WORKING DATA
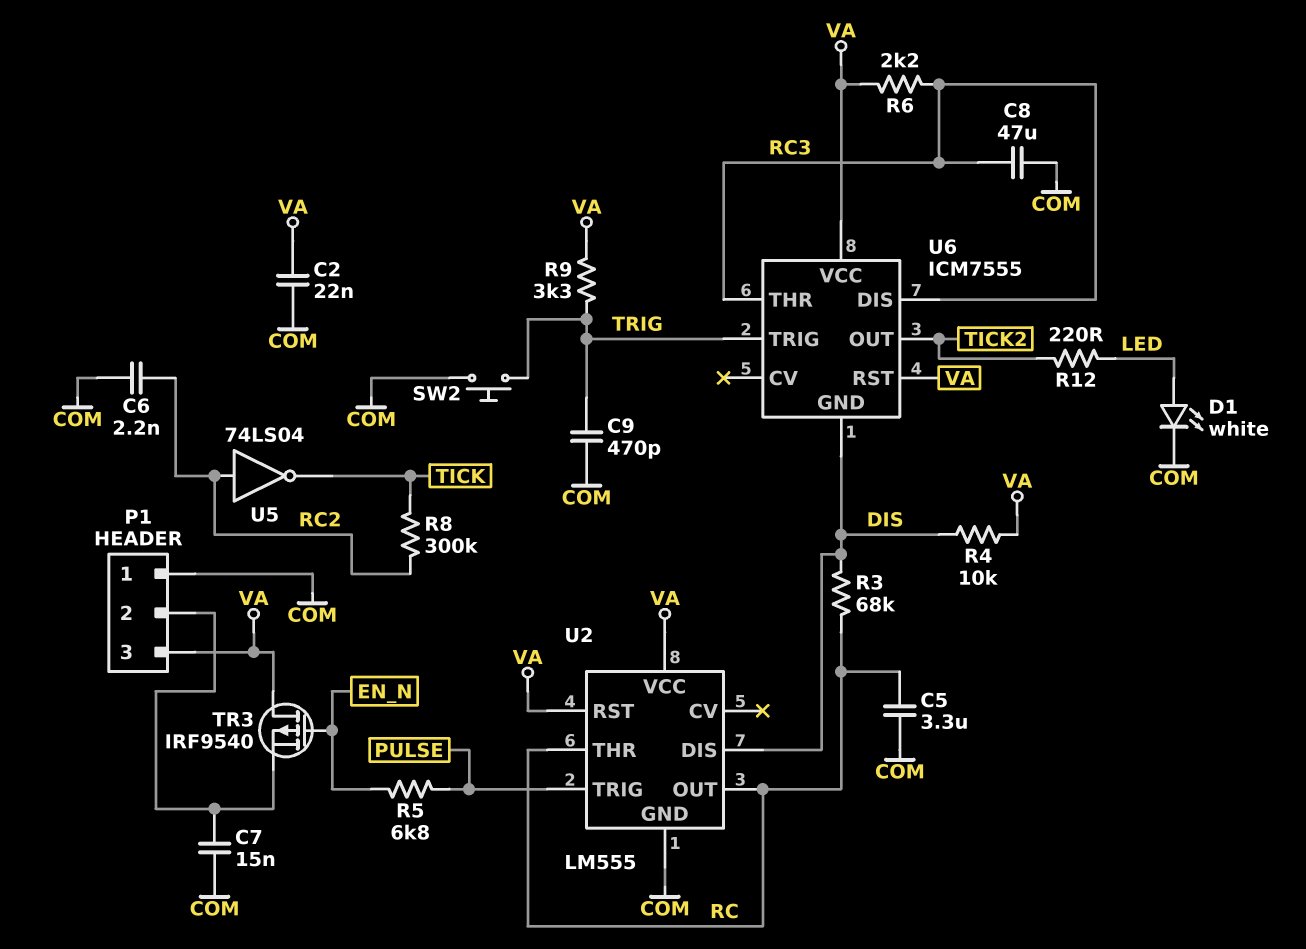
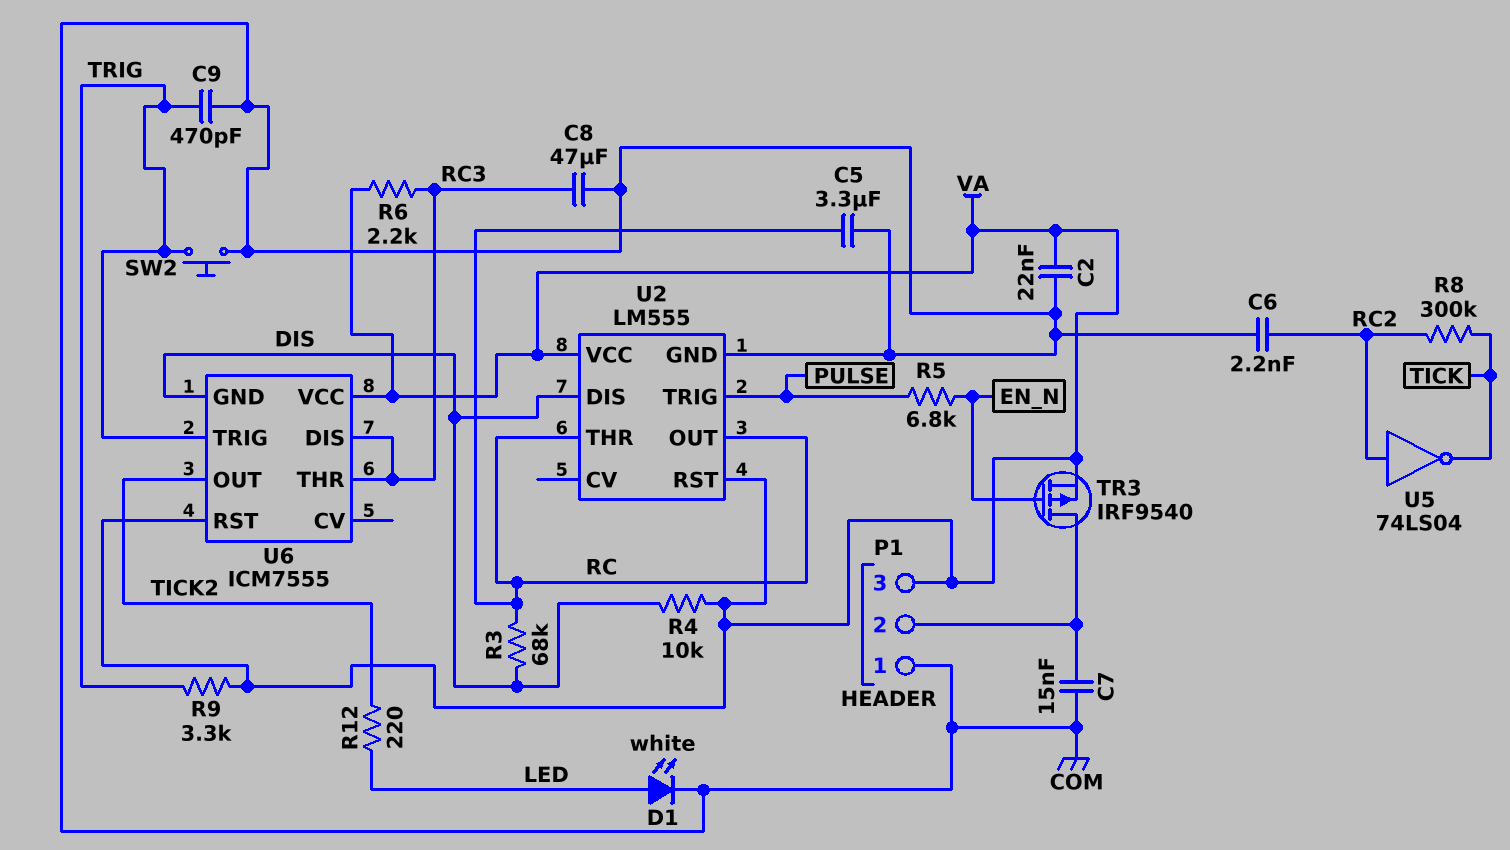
TR3: PMOS IRF9540 (G EN_N, D VA, S P1/2) -> PMOS IRF9540 (G EN_N, D P1/2, S VA)

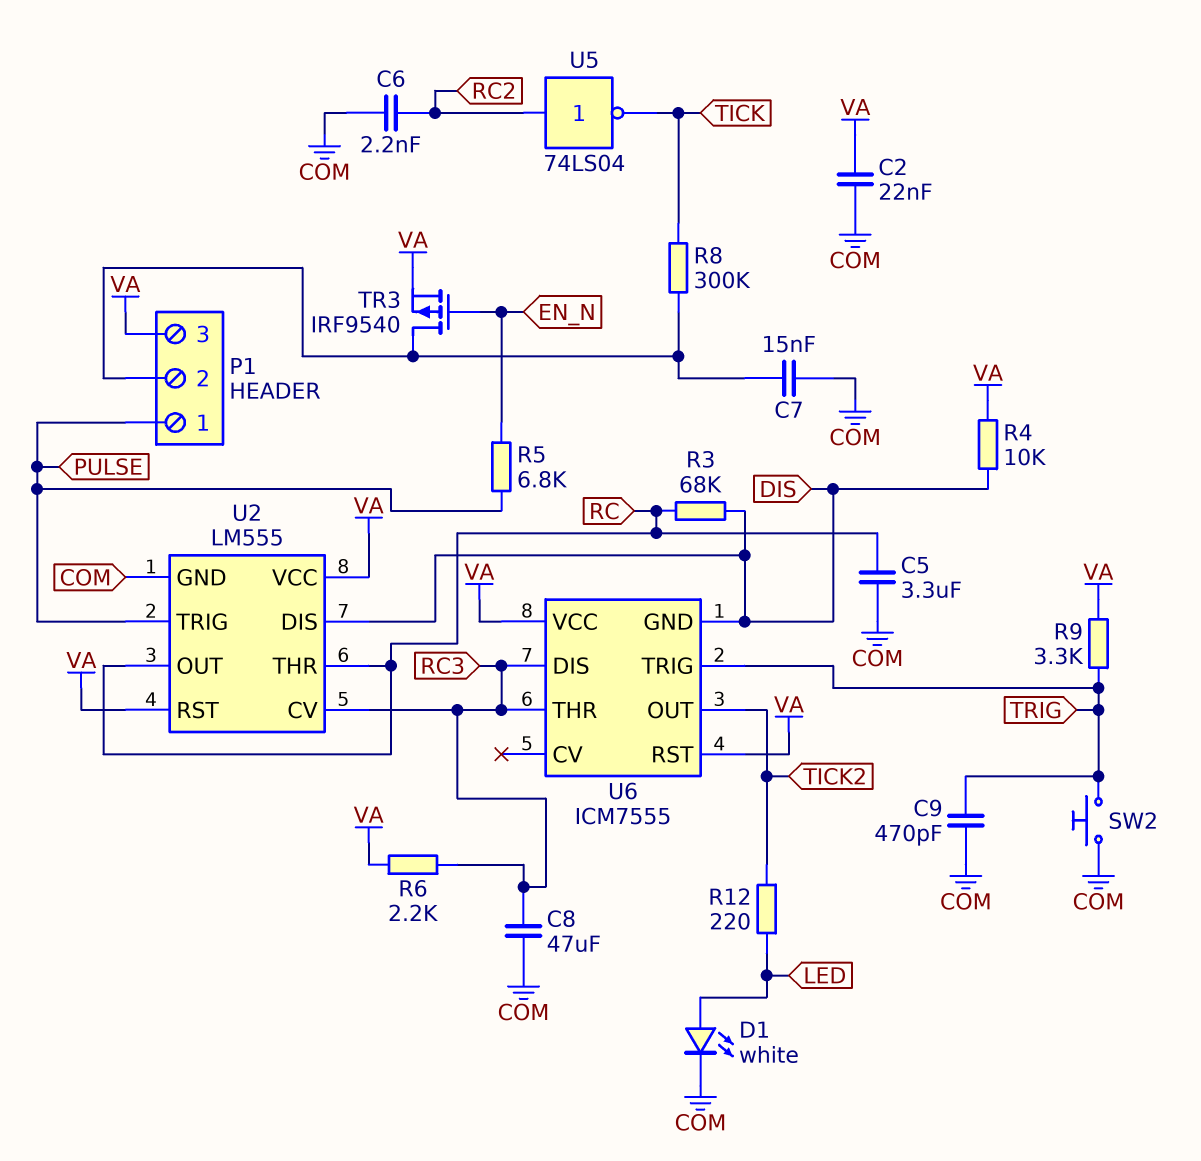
P1 pin 1: COM -> PULSE
R8: 300k (RC2, TICK) -> 300k (P1/2, TICK)
U2 pin CV: none -> RC3

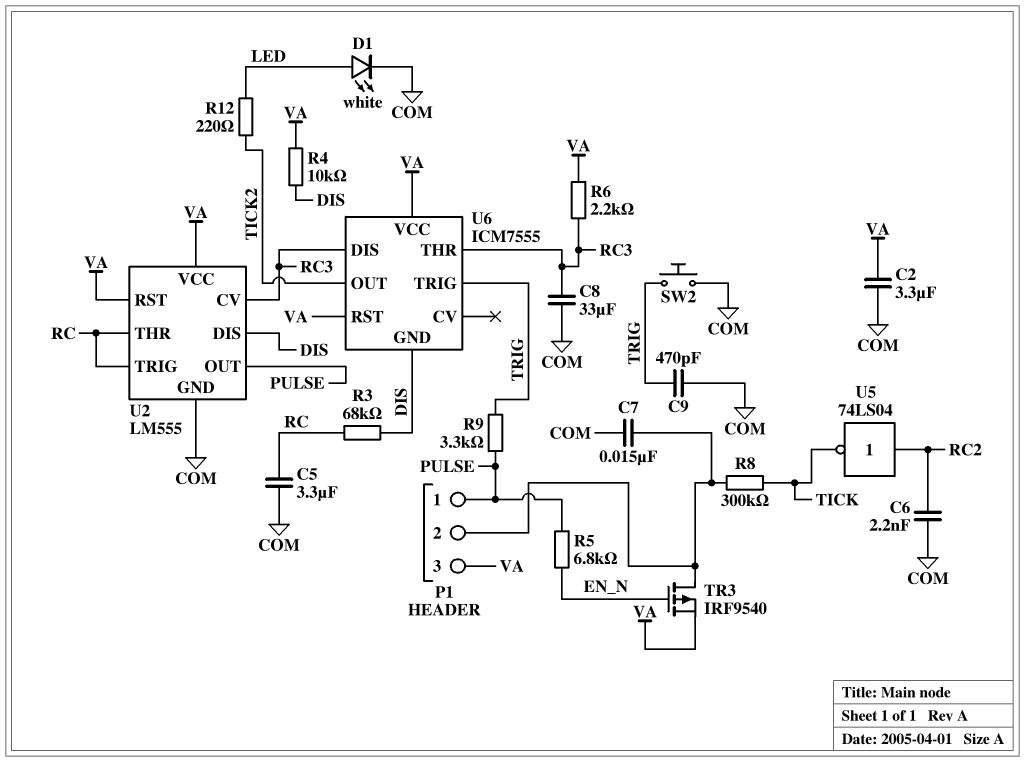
C2: 22nF (COM, VA) -> 3.3uF (COM, VA)
C8: 47uF (COM, RC3) -> 33uF (COM, RC3)
R9: 3.3k (TRIG, VA) -> 3.3k (PULSE, TRIG)
U2 pin OUT: RC -> PULSE
U2 pin TRIG: PULSE -> RC

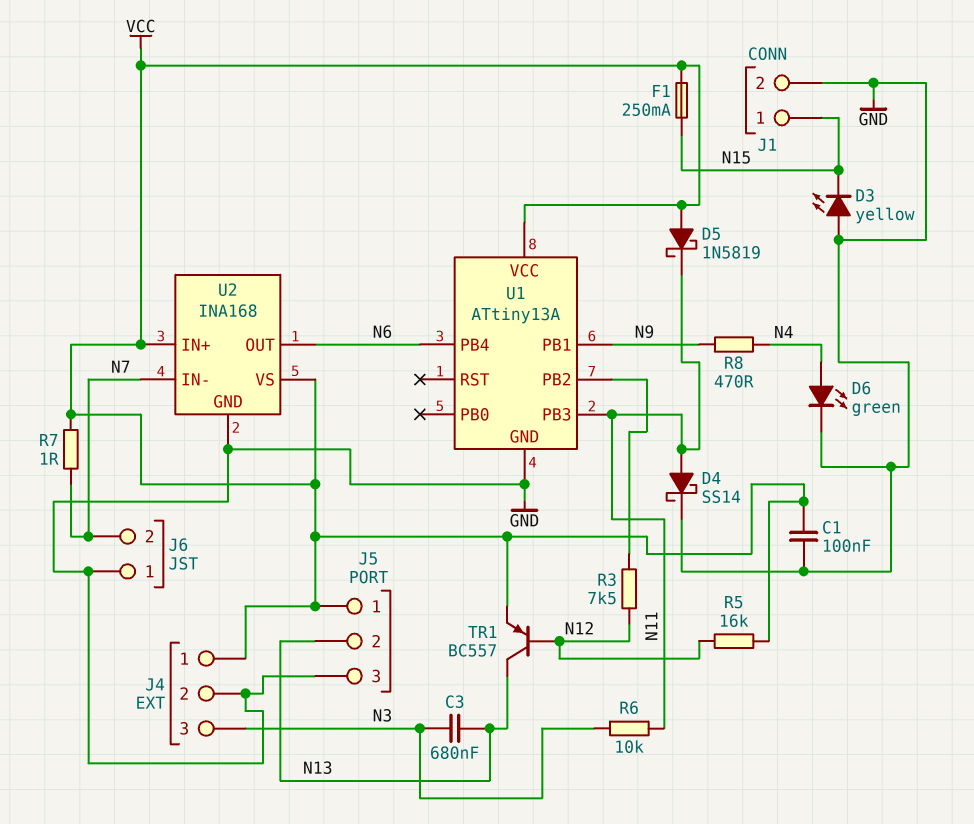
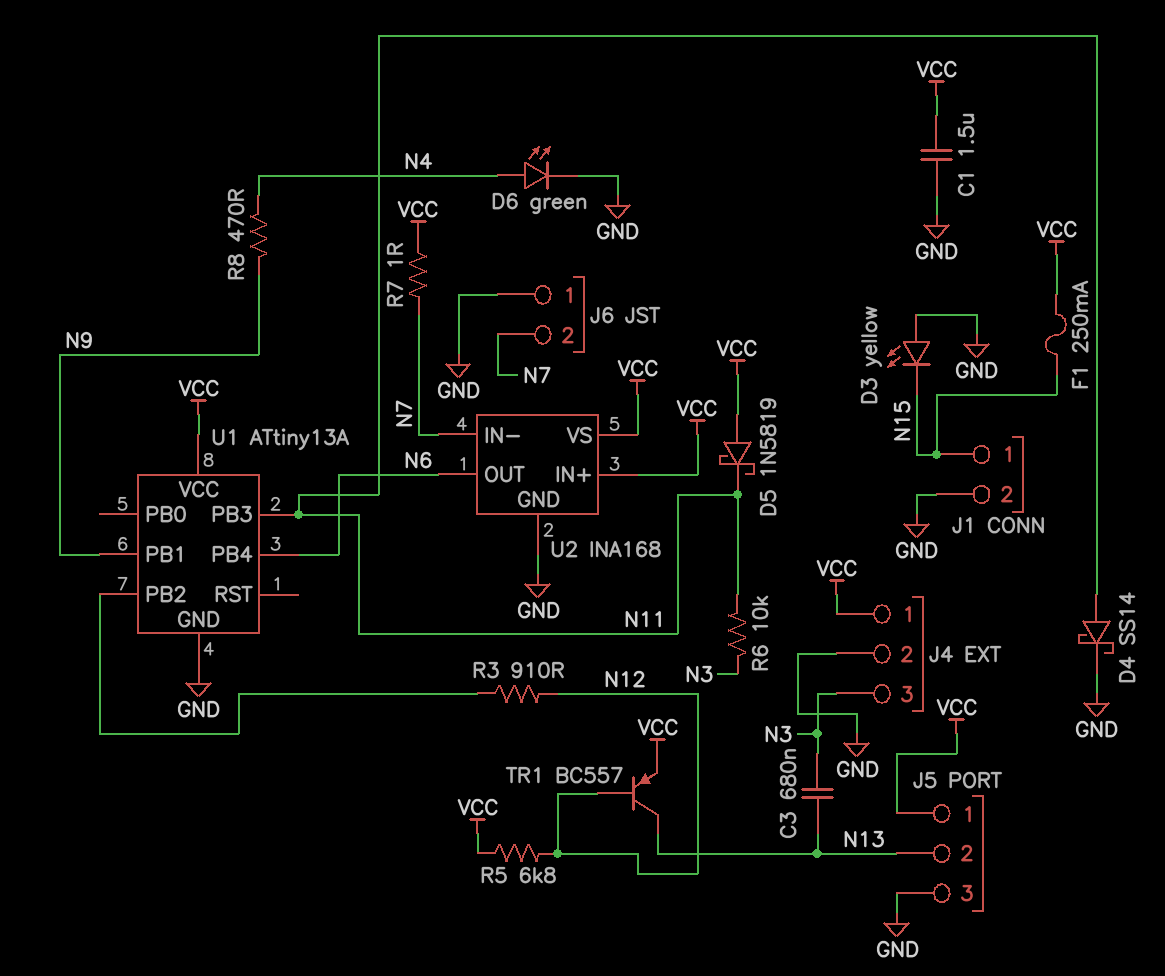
C1: 100nF (GND, VCC) -> 1.5uF (GND, VCC)
R3: 7.5k (N12, U1/PB2) -> 910 (N12, U1/PB2)
R5: 16k (N12, VCC) -> 6.8k (N12, VCC)

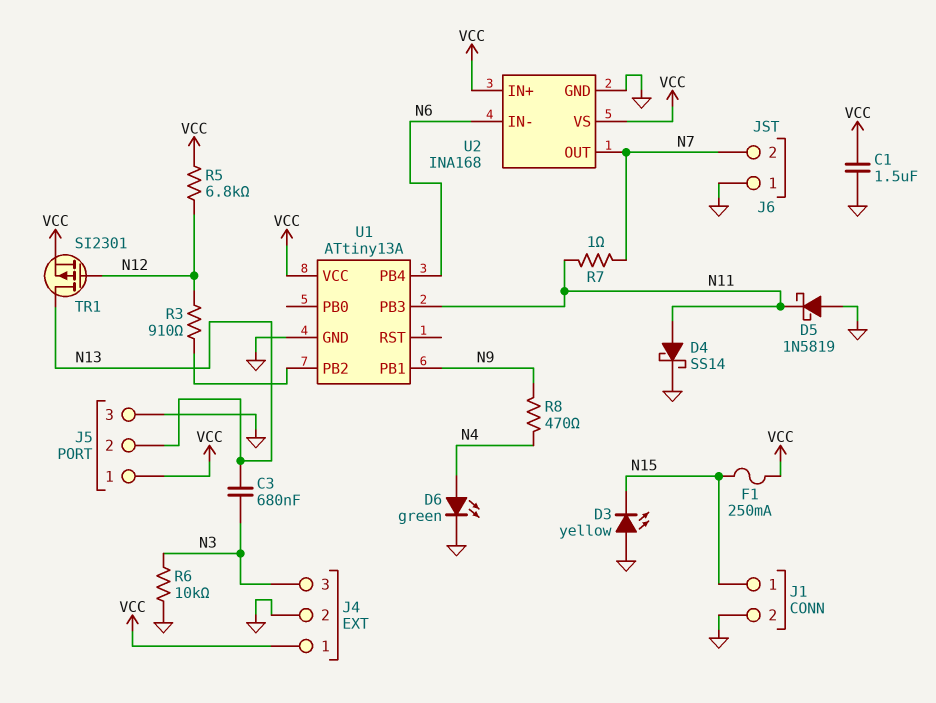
D5: schottky 1N5819 (A VCC, K N11) -> schottky 1N5819 (A GND, K N11)
R6: 10k (N3, N11) -> 10k (GND, N3)
R7: 1 (N7, VCC) -> 1 (N7, N11)
TR1: PNP BC557 (B N12, C N13, E VCC) -> PMOS SI2301 (G N12, D N13, S VCC)
U2 pin IN-: N7 -> N6
U2 pin OUT: N6 -> N7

WHAT IS REQUIRED
For every line of the records that has the word "PULSE" in it, make a copy.

EXPECTED ANSWER
P1 pin 1: COM -> PULSE
R9: 3.3k (TRIG, VA) -> 3.3k (PULSE, TRIG)
U2 pin OUT: RC -> PULSE
U2 pin TRIG: PULSE -> RC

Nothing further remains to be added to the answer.